◆ Work instruction
Take the lines from the one with "- move: orange carrot middle left to centre" to the end of the listing, both ends included, and quote them exactly, leaving pictures out.

◆ Entries provided
* * *

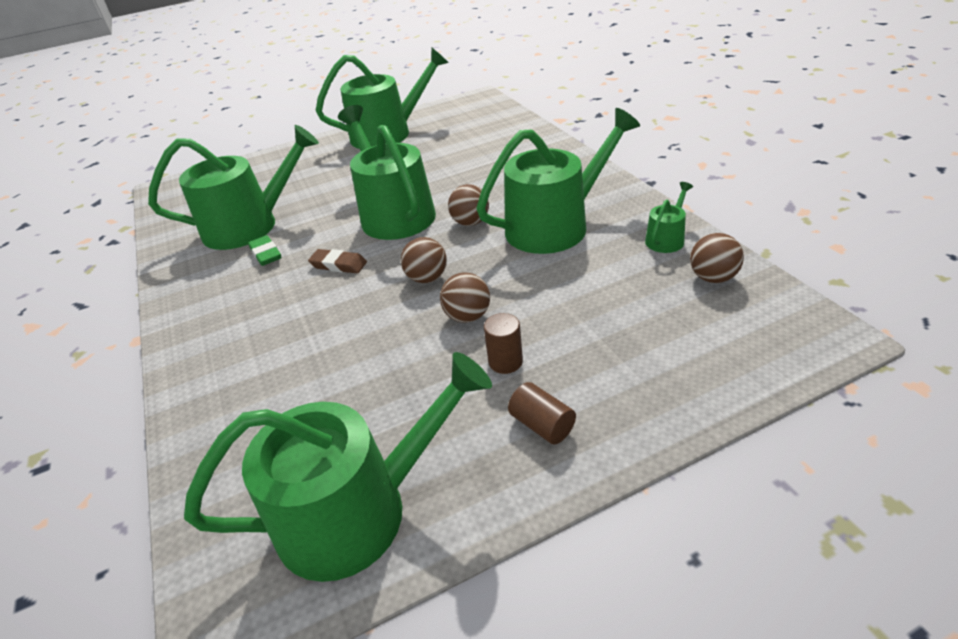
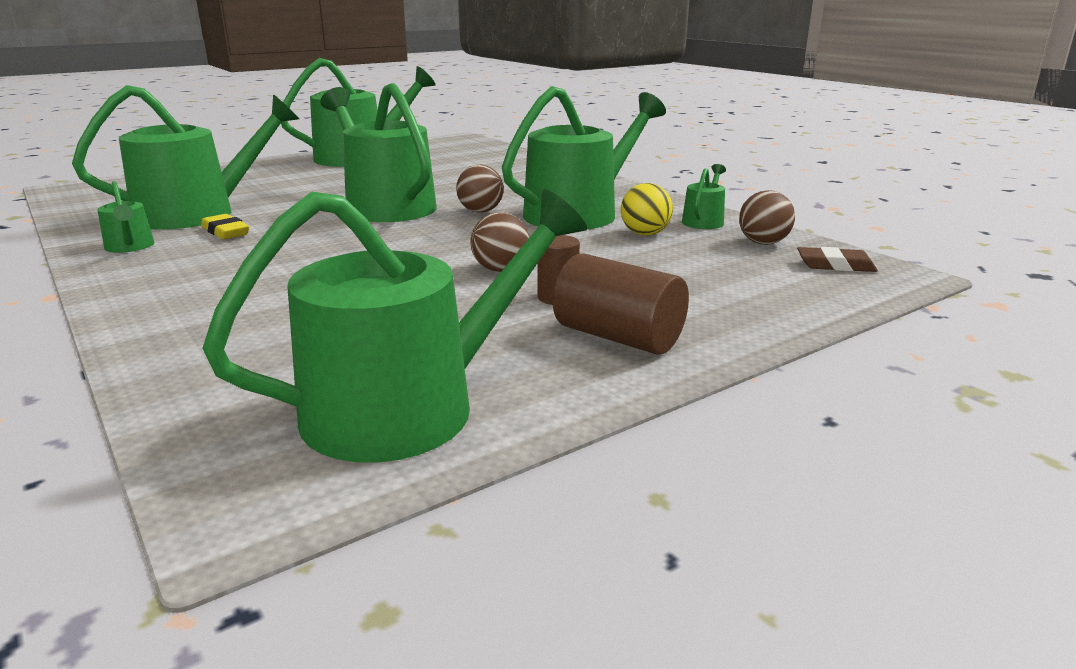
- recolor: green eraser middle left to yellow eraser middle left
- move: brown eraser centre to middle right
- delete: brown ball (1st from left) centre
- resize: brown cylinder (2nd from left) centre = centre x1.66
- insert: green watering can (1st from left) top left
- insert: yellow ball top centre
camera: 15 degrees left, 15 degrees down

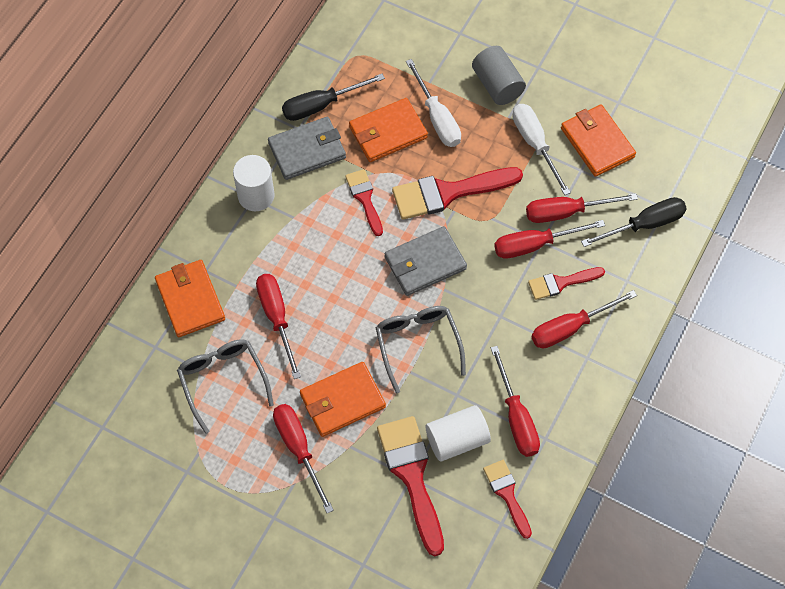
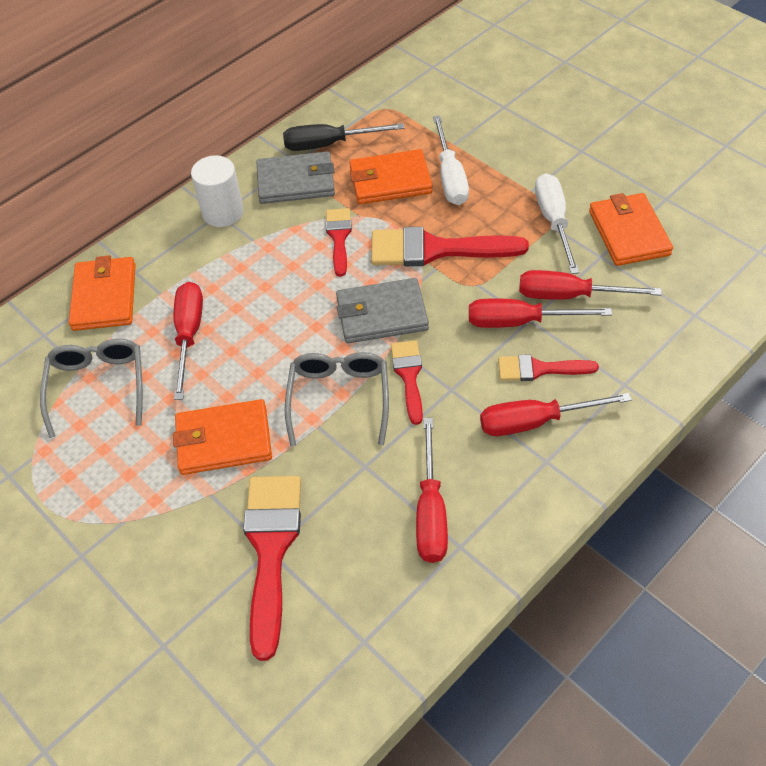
- delete: red screwdriver (2nd from left) bottom centre
- delete: white cylinder (2nd from left) bottom centre
- delete: grey cylinder top centre
- move: red brush (4th from left in the first image) bottom centre to red brush (3rd from left) centre
- delete: black screwdriver (2nd from left) middle right
camera: 20 degrees right, 10 degrees down

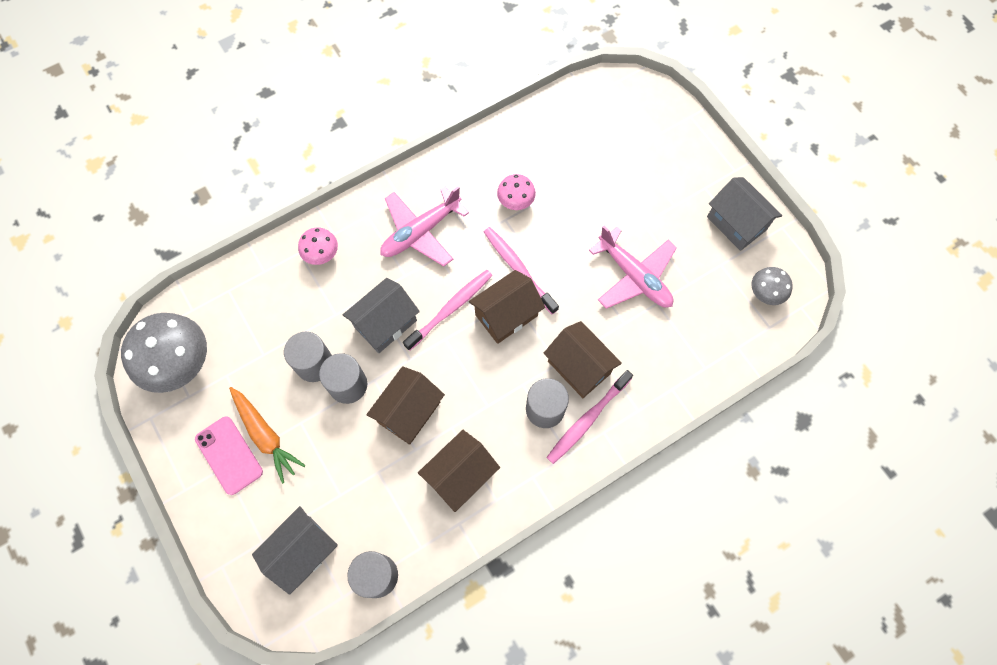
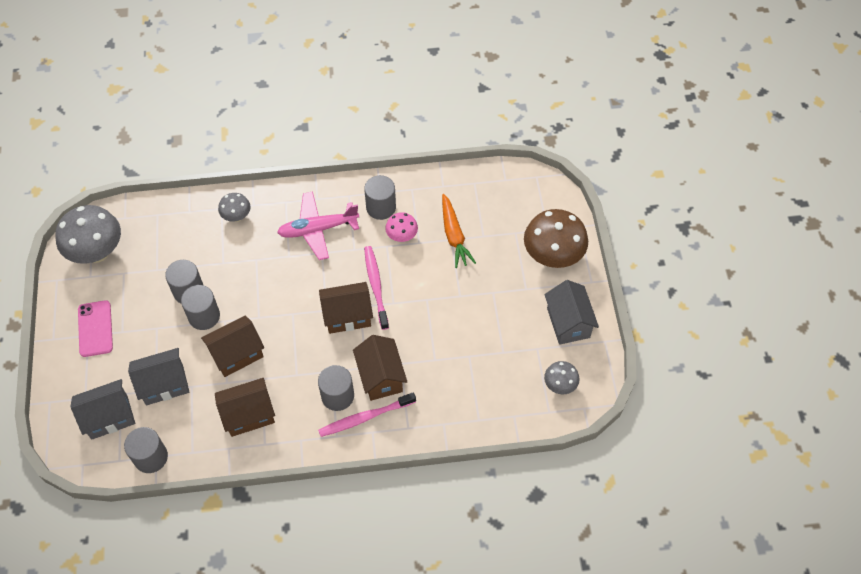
- move: orange carrot middle left to centre
- recolor: pink mushroom (1st from left) middle left to grey mushroom (2nd from left) middle left
- move: grey house (2nd from left) centre to middle left
- delete: pink toothbrush (1st from left) centre
- delete: pink plane (2nd from left) centre
- insert: grey cylinder (5th from left) centre
- insert: brown mushroom centre
camera: 25 degrees right, 10 degrees down

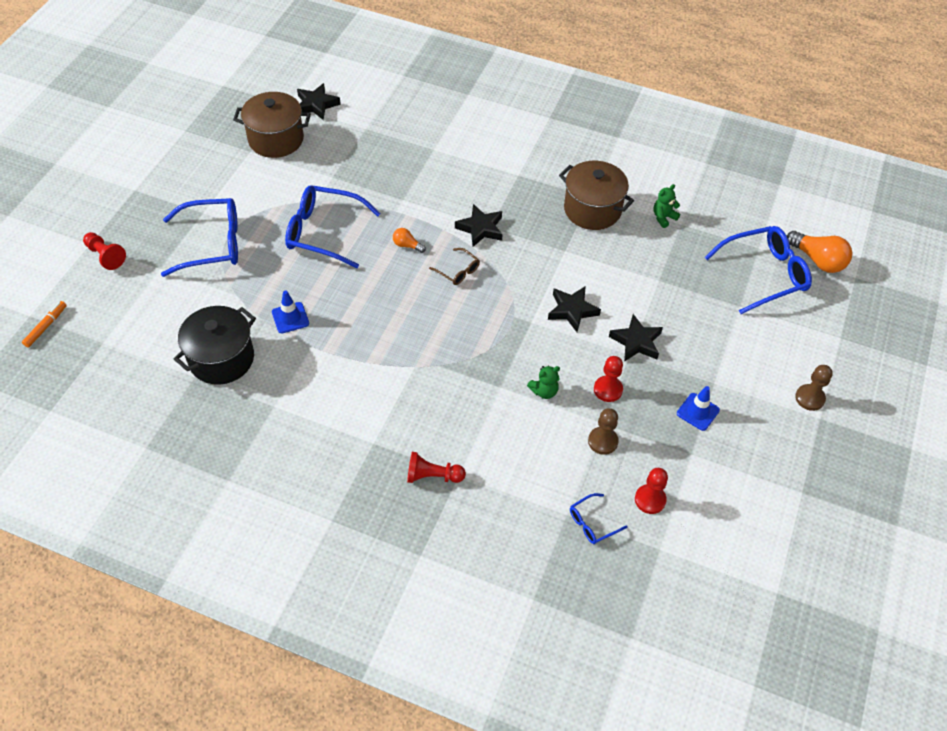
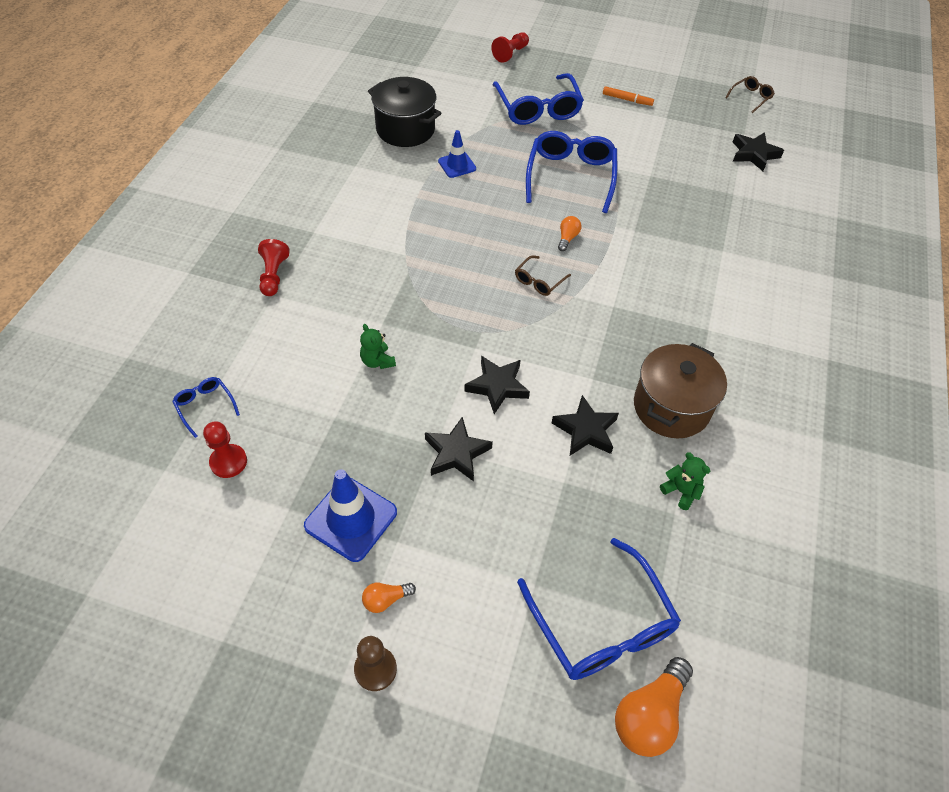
- move: orange marker middle left to top centre
- delete: brown pot (1st from left) top left
- move: black star (2nd from left in the first image) top centre to black star (3rd from left) centre
- delete: brown pawn (1st from left) centre
- delete: red pawn (3rd from left) centre
- resize: blue traffic cone (2nd from left in the first image) middle right = centre x1.65
- insert: orange light bulb (1st from left) bottom centre
- insert: brown glasses (2nd from left) top right
camera: 85 degrees right, 0 degrees up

* * *

◆ Exercise response
- move: orange carrot middle left to centre
- recolor: pink mushroom (1st from left) middle left to grey mushroom (2nd from left) middle left
- move: grey house (2nd from left) centre to middle left
- delete: pink toothbrush (1st from left) centre
- delete: pink plane (2nd from left) centre
- insert: grey cylinder (5th from left) centre
- insert: brown mushroom centre
camera: 25 degrees right, 10 degrees down

- move: orange marker middle left to top centre
- delete: brown pot (1st from left) top left
- move: black star (2nd from left in the first image) top centre to black star (3rd from left) centre
- delete: brown pawn (1st from left) centre
- delete: red pawn (3rd from left) centre
- resize: blue traffic cone (2nd from left in the first image) middle right = centre x1.65
- insert: orange light bulb (1st from left) bottom centre
- insert: brown glasses (2nd from left) top right
camera: 85 degrees right, 0 degrees up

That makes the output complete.